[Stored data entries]
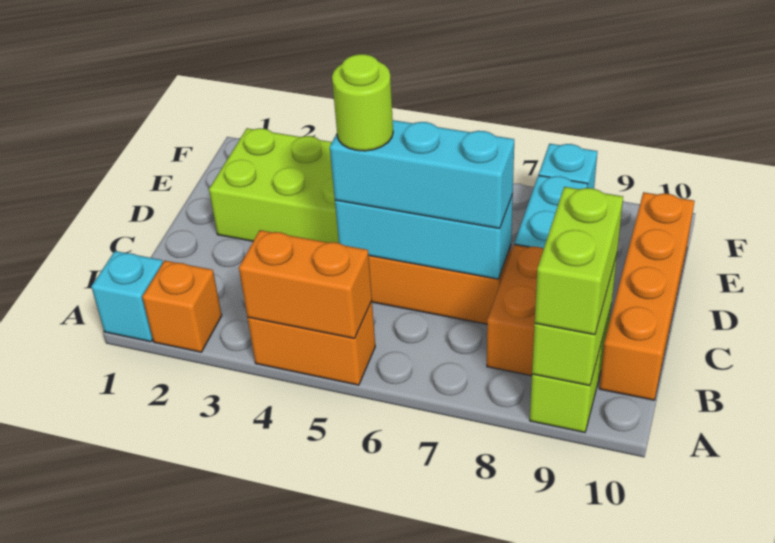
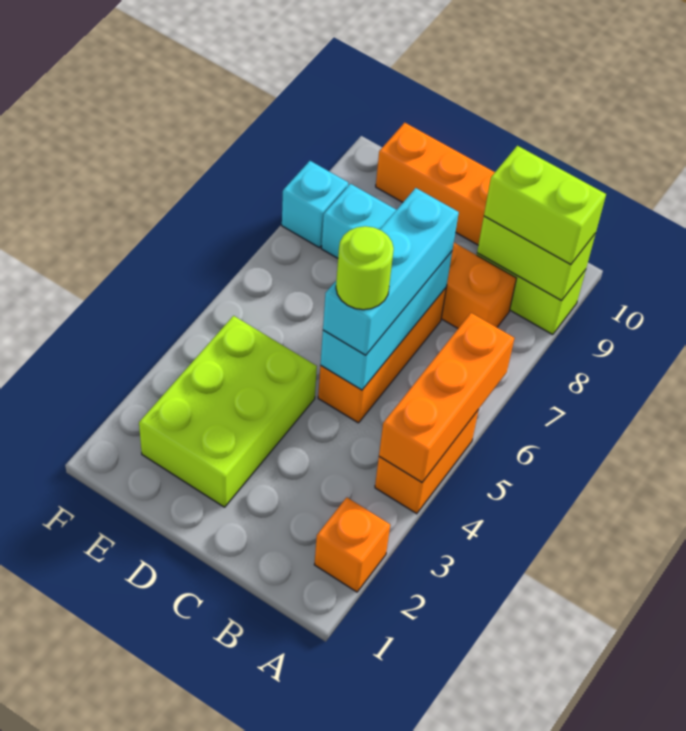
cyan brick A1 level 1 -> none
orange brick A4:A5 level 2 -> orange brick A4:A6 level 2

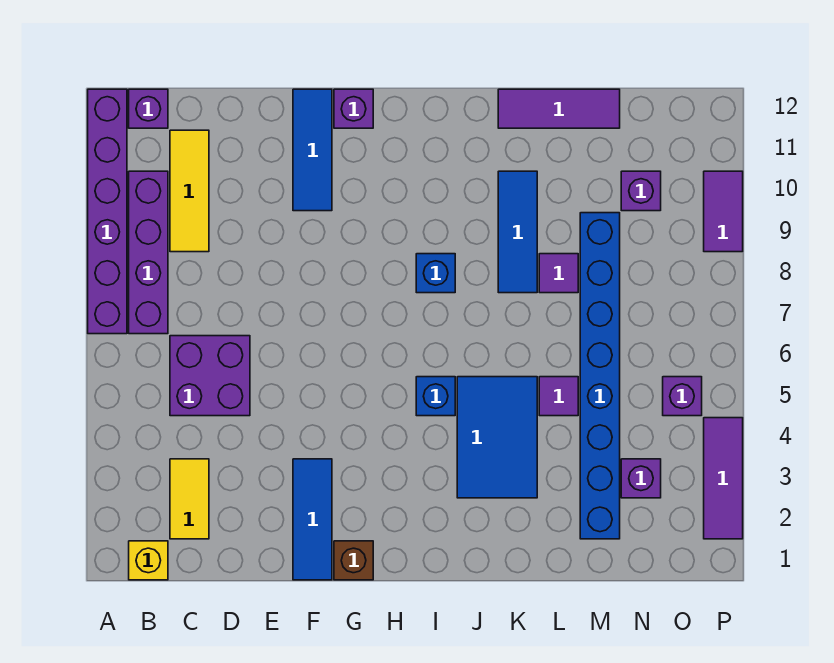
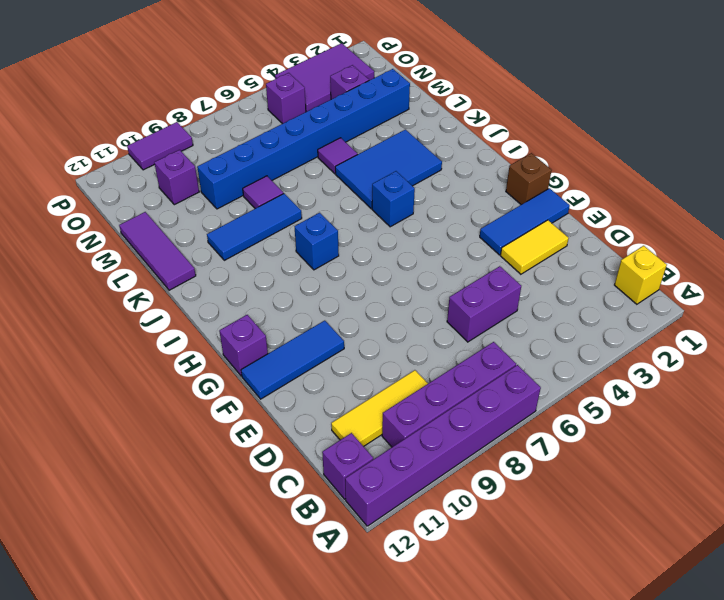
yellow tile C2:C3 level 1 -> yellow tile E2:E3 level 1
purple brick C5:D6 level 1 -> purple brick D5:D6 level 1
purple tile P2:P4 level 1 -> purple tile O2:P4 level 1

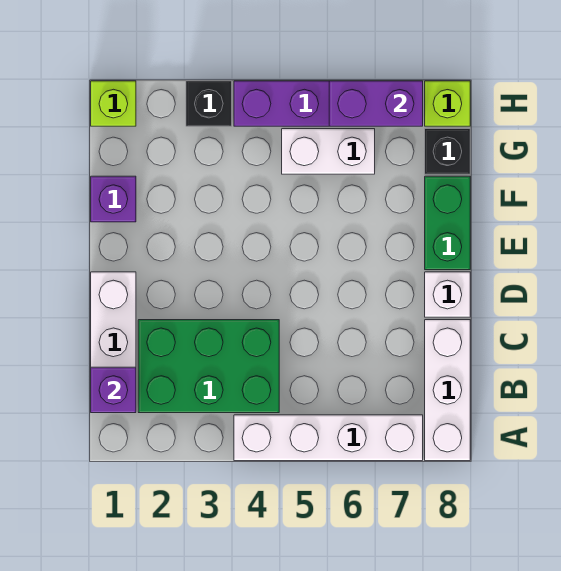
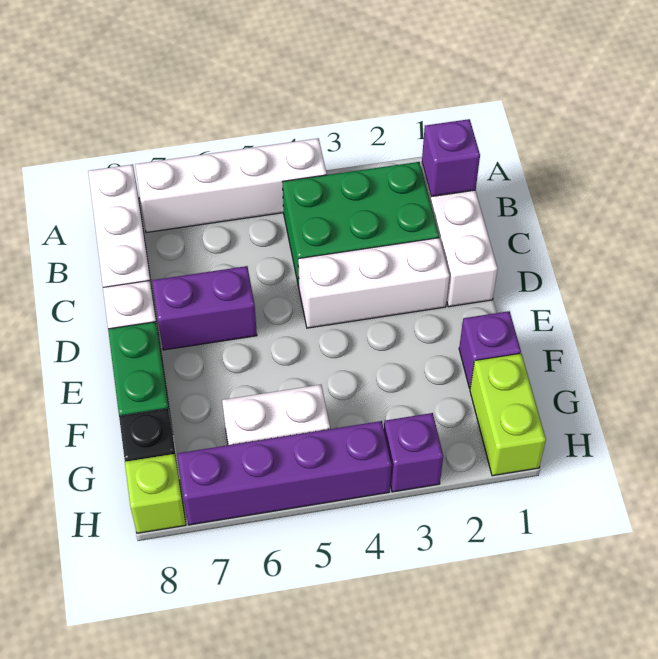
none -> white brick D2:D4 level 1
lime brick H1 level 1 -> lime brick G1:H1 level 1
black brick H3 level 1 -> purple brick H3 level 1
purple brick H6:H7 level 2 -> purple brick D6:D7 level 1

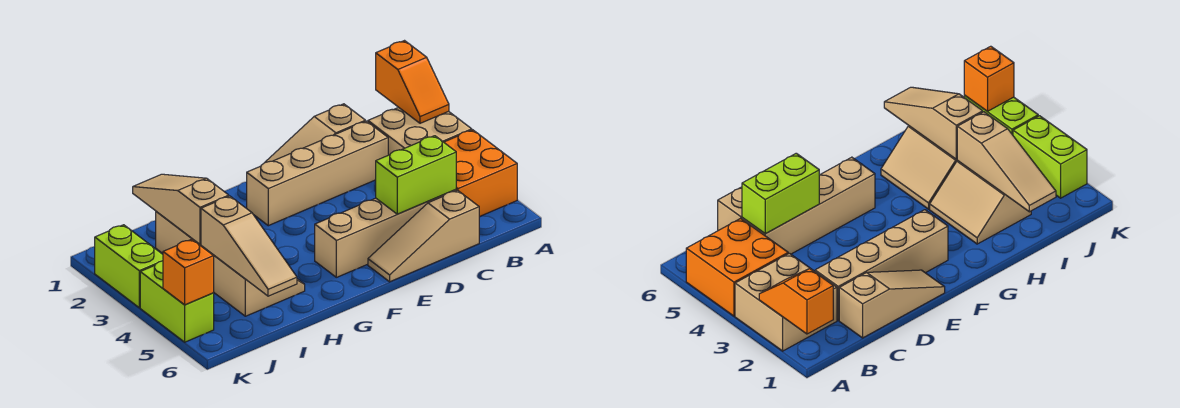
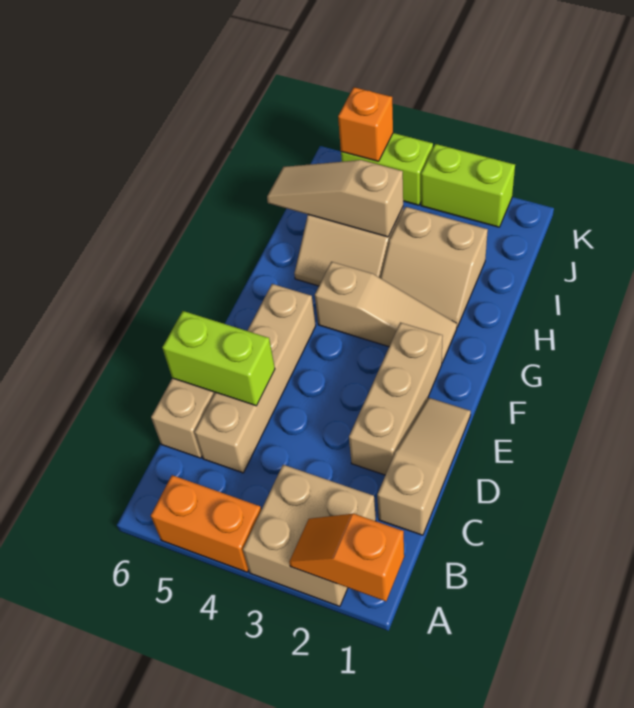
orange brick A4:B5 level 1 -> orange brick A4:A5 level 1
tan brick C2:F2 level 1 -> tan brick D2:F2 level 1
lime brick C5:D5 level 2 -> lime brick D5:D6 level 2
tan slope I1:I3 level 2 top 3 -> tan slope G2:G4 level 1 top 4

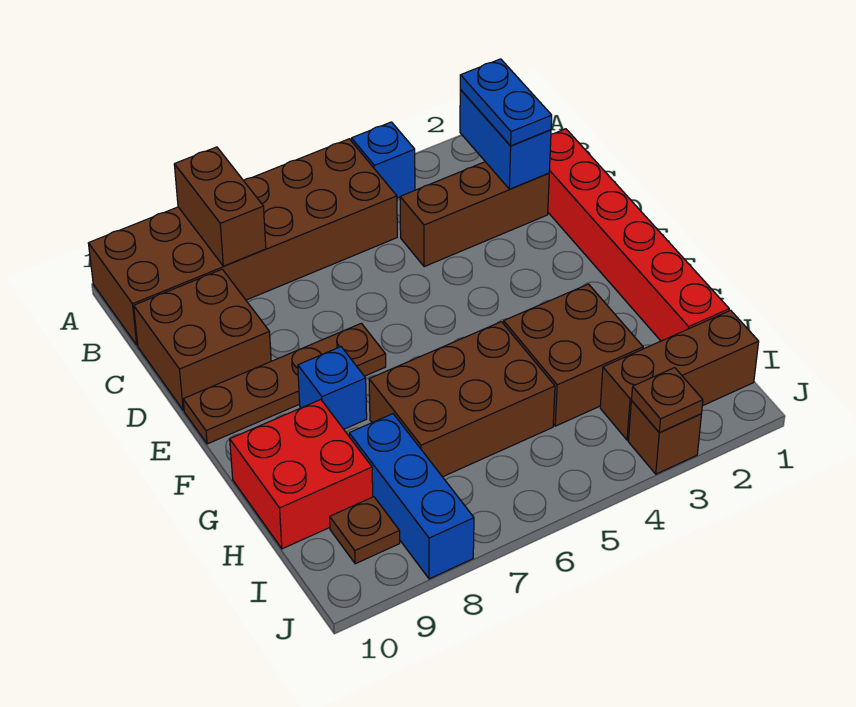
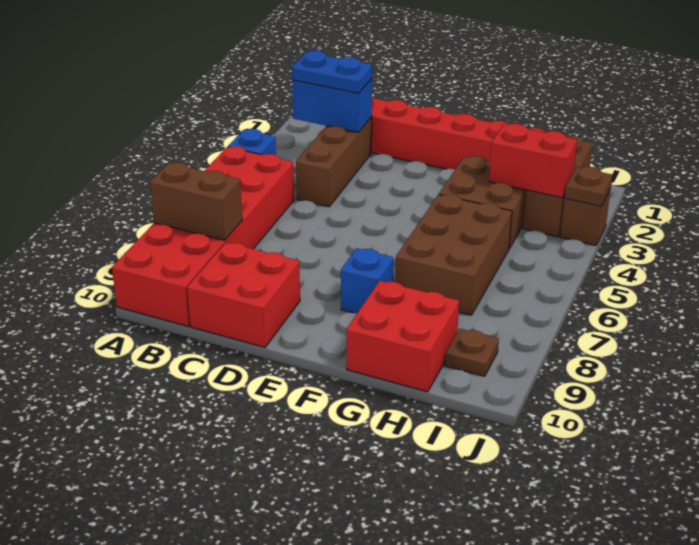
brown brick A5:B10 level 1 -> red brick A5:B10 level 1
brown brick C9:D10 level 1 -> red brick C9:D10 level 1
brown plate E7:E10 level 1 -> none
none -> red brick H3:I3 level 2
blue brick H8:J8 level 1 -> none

▶ **WORK REQUEST**
Please output the lines above beginning at the line with "orange brick A4:B5" and ending after the line with "brown brick A5:B10", precisely as written and with no pictures.

▶ **ANSWER TO THE EXERCISE**
orange brick A4:B5 level 1 -> orange brick A4:A5 level 1
tan brick C2:F2 level 1 -> tan brick D2:F2 level 1
lime brick C5:D5 level 2 -> lime brick D5:D6 level 2
tan slope I1:I3 level 2 top 3 -> tan slope G2:G4 level 1 top 4

brown brick A5:B10 level 1 -> red brick A5:B10 level 1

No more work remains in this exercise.